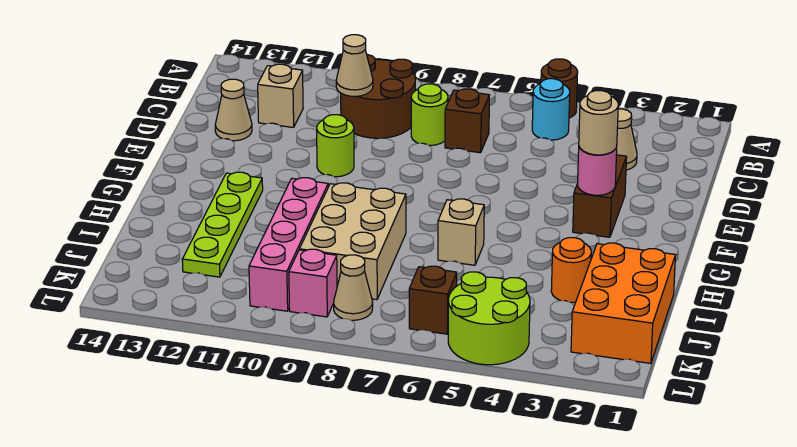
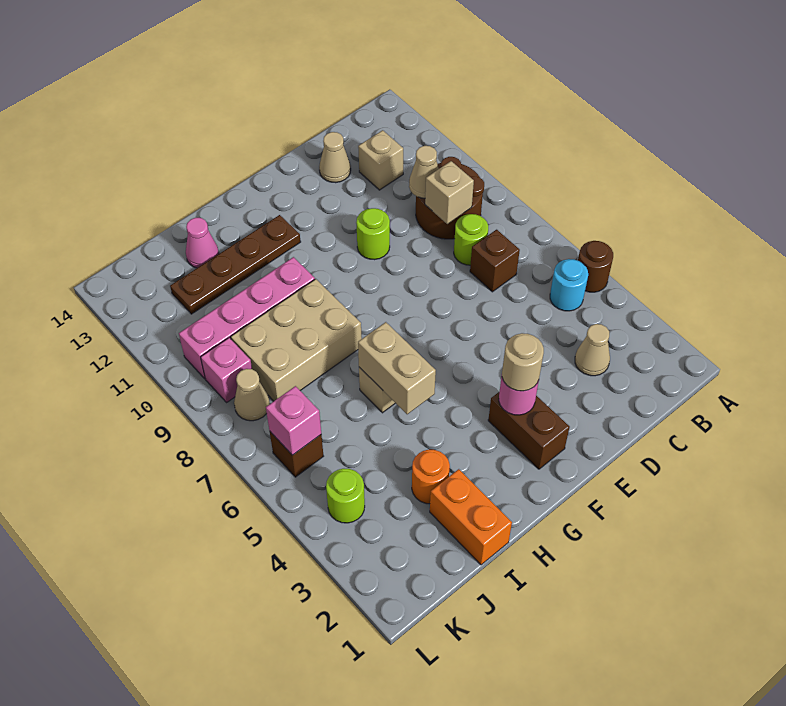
none -> tan brick C9 level 2
brown brick E3:F3 level 1 -> brown brick F2:F3 level 1
lime plate G12:J12 level 1 -> brown plate G12:J12 level 1
none -> tan brick H5:H6 level 2
orange brick I1:K2 level 1 -> orange brick I1:I2 level 1
none -> pink cone I13 level 1
lime round brick K4:L5 level 1 -> lime round brick K4 level 1
none -> pink brick K6 level 2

■ **Exercise details**: In the entries above, take the line containing "lime plate G12:J12" and each later line through the last, and repeat them exactly. Output nothing else.

■ **Problem solution**:
lime plate G12:J12 level 1 -> brown plate G12:J12 level 1
none -> tan brick H5:H6 level 2
orange brick I1:K2 level 1 -> orange brick I1:I2 level 1
none -> pink cone I13 level 1
lime round brick K4:L5 level 1 -> lime round brick K4 level 1
none -> pink brick K6 level 2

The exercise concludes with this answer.